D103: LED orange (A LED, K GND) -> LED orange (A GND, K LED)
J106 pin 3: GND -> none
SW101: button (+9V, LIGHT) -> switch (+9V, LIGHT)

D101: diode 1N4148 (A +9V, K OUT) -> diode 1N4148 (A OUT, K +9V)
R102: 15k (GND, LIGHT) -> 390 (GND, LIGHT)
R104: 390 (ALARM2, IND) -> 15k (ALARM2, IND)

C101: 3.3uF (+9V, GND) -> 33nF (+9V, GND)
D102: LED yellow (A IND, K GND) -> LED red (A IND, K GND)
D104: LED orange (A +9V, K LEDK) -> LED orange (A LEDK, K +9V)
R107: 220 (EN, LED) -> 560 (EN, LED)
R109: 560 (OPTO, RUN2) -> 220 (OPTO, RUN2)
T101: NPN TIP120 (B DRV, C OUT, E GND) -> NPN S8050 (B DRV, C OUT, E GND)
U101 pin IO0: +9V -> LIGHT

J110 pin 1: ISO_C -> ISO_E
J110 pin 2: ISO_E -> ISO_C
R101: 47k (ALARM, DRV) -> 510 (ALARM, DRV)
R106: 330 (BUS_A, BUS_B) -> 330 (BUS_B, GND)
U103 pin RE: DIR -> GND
#####
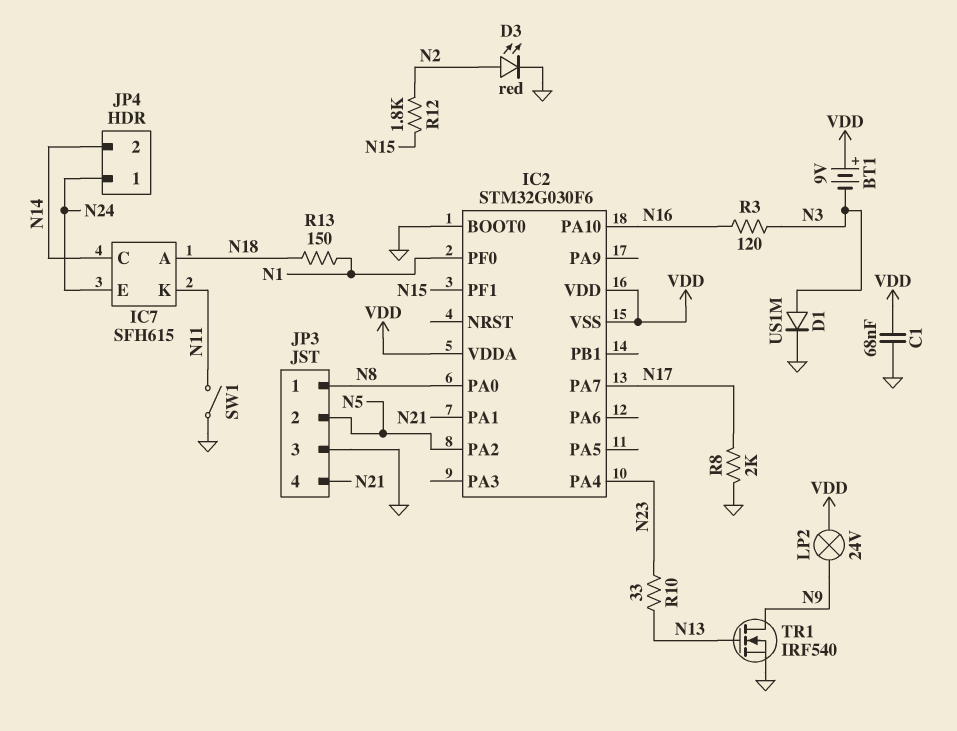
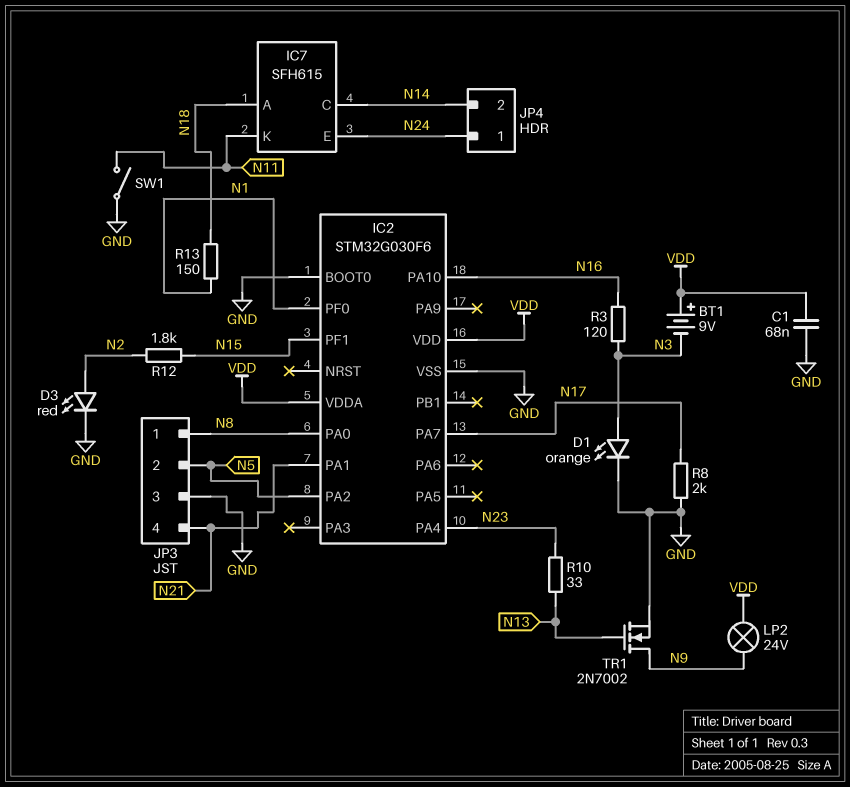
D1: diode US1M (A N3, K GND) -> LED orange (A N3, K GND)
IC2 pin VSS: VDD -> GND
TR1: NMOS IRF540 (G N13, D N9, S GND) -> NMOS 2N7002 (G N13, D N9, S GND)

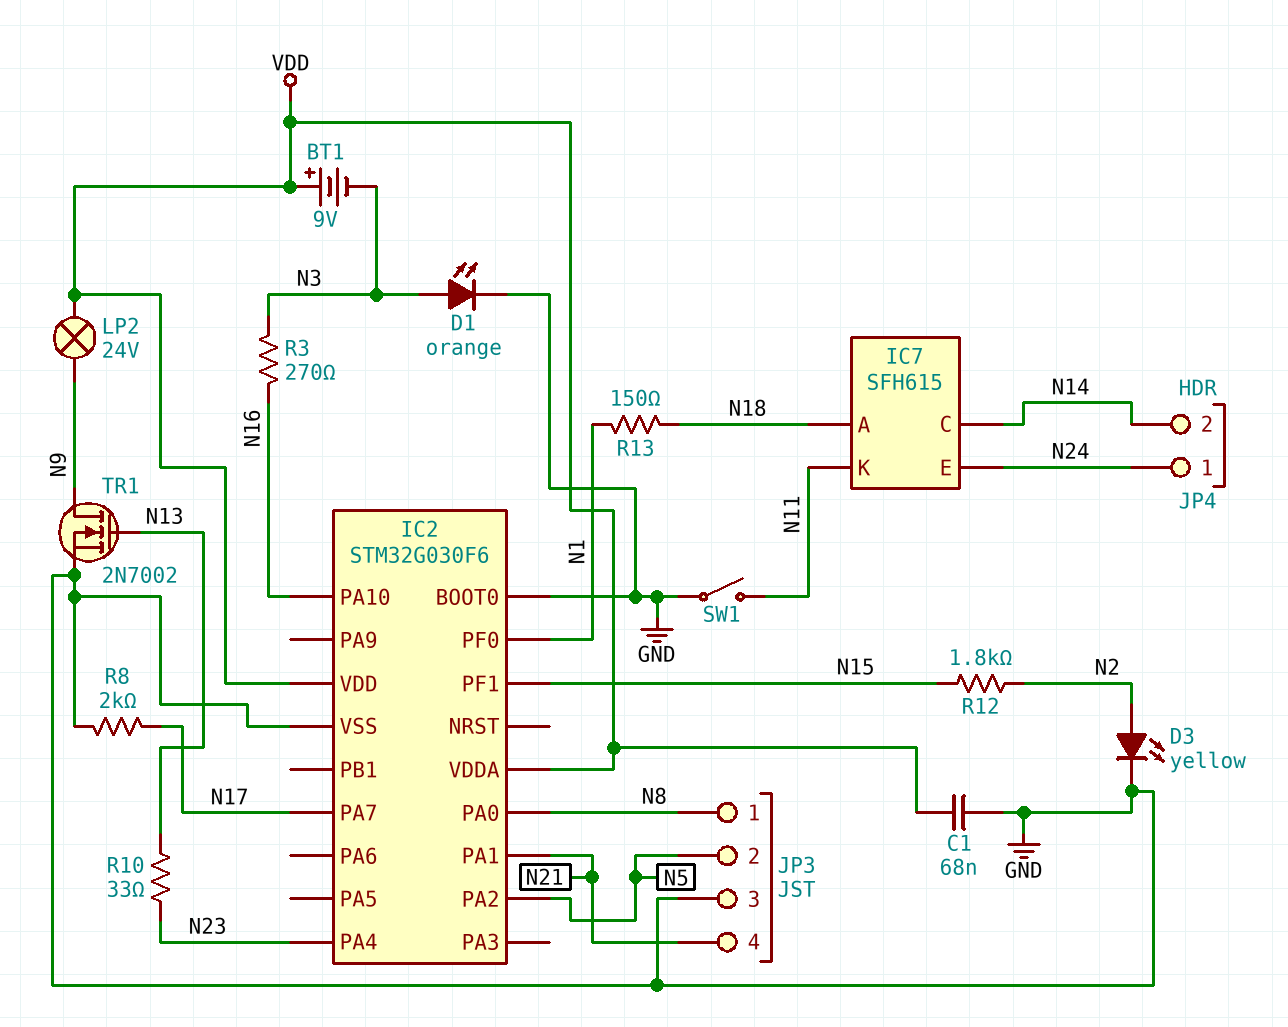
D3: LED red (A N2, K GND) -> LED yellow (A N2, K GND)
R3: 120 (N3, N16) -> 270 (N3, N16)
#####
### The task
What do the lines above say from the one containing "D103: LED orange" down to the one containing "U103 pin RE: DIR -> GND"? Return them exactly, both end lines included, and only them.

### Written solution
D103: LED orange (A LED, K GND) -> LED orange (A GND, K LED)
J106 pin 3: GND -> none
SW101: button (+9V, LIGHT) -> switch (+9V, LIGHT)

D101: diode 1N4148 (A +9V, K OUT) -> diode 1N4148 (A OUT, K +9V)
R102: 15k (GND, LIGHT) -> 390 (GND, LIGHT)
R104: 390 (ALARM2, IND) -> 15k (ALARM2, IND)

C101: 3.3uF (+9V, GND) -> 33nF (+9V, GND)
D102: LED yellow (A IND, K GND) -> LED red (A IND, K GND)
D104: LED orange (A +9V, K LEDK) -> LED orange (A LEDK, K +9V)
R107: 220 (EN, LED) -> 560 (EN, LED)
R109: 560 (OPTO, RUN2) -> 220 (OPTO, RUN2)
T101: NPN TIP120 (B DRV, C OUT, E GND) -> NPN S8050 (B DRV, C OUT, E GND)
U101 pin IO0: +9V -> LIGHT

J110 pin 1: ISO_C -> ISO_E
J110 pin 2: ISO_E -> ISO_C
R101: 47k (ALARM, DRV) -> 510 (ALARM, DRV)
R106: 330 (BUS_A, BUS_B) -> 330 (BUS_B, GND)
U103 pin RE: DIR -> GND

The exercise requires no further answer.